### Records shown
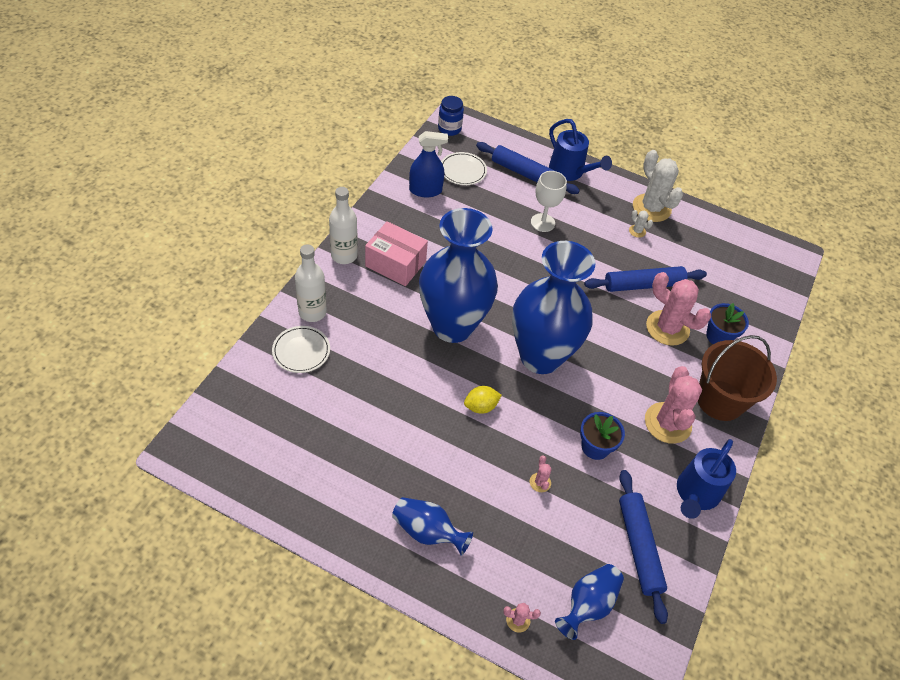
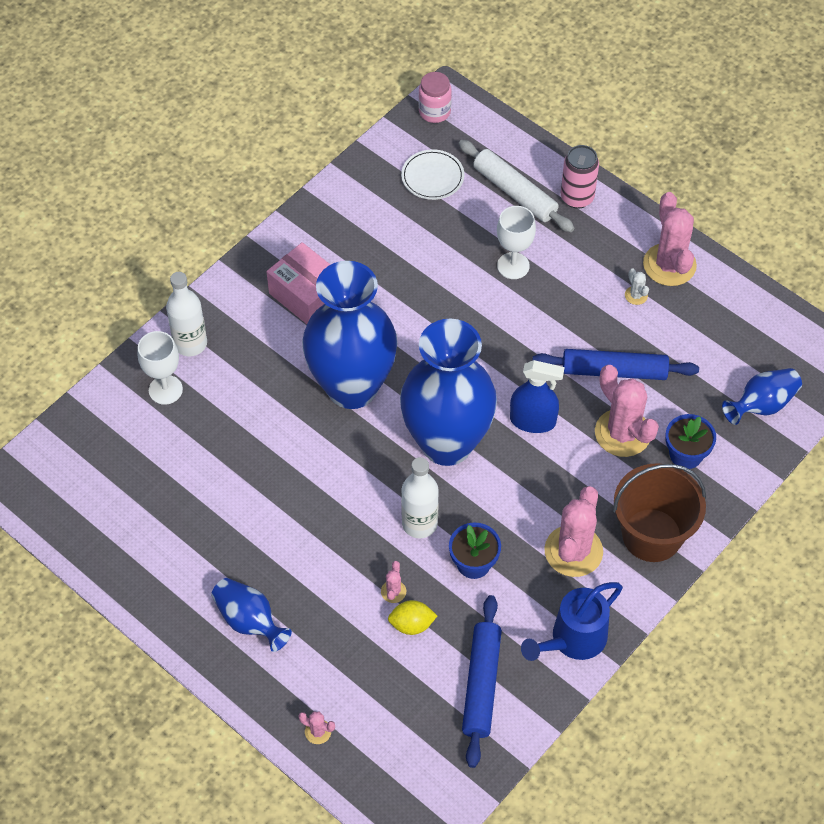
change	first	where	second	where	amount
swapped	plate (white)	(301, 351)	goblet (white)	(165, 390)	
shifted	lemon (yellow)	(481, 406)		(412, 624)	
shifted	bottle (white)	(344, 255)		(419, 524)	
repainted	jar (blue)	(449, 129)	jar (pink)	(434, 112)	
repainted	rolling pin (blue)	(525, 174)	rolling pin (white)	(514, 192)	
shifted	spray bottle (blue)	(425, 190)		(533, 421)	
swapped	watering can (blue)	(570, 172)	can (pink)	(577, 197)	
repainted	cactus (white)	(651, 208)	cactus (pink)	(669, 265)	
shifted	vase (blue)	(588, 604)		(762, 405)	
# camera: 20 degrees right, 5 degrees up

### Exercise goal
Give the data again exactly as written, with no pictures included.

### Task solution
change	first	where	second	where	amount
swapped	plate (white)	(301, 351)	goblet (white)	(165, 390)	
shifted	lemon (yellow)	(481, 406)		(412, 624)	
shifted	bottle (white)	(344, 255)		(419, 524)	
repainted	jar (blue)	(449, 129)	jar (pink)	(434, 112)	
repainted	rolling pin (blue)	(525, 174)	rolling pin (white)	(514, 192)	
shifted	spray bottle (blue)	(425, 190)		(533, 421)	
swapped	watering can (blue)	(570, 172)	can (pink)	(577, 197)	
repainted	cactus (white)	(651, 208)	cactus (pink)	(669, 265)	
shifted	vase (blue)	(588, 604)		(762, 405)	
# camera: 20 degrees right, 5 degrees up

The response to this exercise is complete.